**What you need to do**:
The expected answer is the set of lines in the data below between the line holding "Someone carried the blue" and the line holding "Someone carried the green", inclusive, written out exactly.
= Beginning of Section =
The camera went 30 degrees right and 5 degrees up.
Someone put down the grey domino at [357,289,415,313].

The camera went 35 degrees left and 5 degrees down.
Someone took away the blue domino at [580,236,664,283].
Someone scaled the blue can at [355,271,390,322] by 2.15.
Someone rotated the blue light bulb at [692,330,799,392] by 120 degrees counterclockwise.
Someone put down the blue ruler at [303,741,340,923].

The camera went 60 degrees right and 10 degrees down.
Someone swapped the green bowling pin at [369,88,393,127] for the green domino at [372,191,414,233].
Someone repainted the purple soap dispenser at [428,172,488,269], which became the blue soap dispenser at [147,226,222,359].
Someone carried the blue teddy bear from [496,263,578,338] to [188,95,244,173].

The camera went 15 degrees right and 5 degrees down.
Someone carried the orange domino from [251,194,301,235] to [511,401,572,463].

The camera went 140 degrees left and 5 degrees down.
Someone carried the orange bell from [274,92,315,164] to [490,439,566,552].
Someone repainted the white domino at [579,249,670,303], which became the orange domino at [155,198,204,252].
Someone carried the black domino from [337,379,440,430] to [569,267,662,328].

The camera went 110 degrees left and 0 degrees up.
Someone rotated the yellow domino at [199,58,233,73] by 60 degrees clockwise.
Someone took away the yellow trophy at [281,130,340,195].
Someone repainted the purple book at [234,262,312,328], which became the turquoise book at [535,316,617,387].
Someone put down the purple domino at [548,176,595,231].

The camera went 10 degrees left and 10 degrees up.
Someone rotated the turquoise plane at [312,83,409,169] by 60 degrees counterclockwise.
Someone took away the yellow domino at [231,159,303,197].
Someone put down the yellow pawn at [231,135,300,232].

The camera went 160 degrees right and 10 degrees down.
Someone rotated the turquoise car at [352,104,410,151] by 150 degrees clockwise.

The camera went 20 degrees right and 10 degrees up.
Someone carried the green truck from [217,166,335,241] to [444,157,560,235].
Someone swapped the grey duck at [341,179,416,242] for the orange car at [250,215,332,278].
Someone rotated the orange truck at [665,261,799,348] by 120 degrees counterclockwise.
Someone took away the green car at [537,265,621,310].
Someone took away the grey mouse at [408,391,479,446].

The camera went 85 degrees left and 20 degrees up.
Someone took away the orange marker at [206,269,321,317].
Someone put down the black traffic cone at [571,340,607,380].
= End of Section =
**Your solution**:
Someone carried the blue teddy bear from [496,263,578,338] to [188,95,244,173].

The camera went 15 degrees right and 5 degrees down.
Someone carried the orange domino from [251,194,301,235] to [511,401,572,463].

The camera went 140 degrees left and 5 degrees down.
Someone carried the orange bell from [274,92,315,164] to [490,439,566,552].
Someone repainted the white domino at [579,249,670,303], which became the orange domino at [155,198,204,252].
Someone carried the black domino from [337,379,440,430] to [569,267,662,328].

The camera went 110 degrees left and 0 degrees up.
Someone rotated the yellow domino at [199,58,233,73] by 60 degrees clockwise.
Someone took away the yellow trophy at [281,130,340,195].
Someone repainted the purple book at [234,262,312,328], which became the turquoise book at [535,316,617,387].
Someone put down the purple domino at [548,176,595,231].

The camera went 10 degrees left and 10 degrees up.
Someone rotated the turquoise plane at [312,83,409,169] by 60 degrees counterclockwise.
Someone took away the yellow domino at [231,159,303,197].
Someone put down the yellow pawn at [231,135,300,232].

The camera went 160 degrees right and 10 degrees down.
Someone rotated the turquoise car at [352,104,410,151] by 150 degrees clockwise.

The camera went 20 degrees right and 10 degrees up.
Someone carried the green truck from [217,166,335,241] to [444,157,560,235].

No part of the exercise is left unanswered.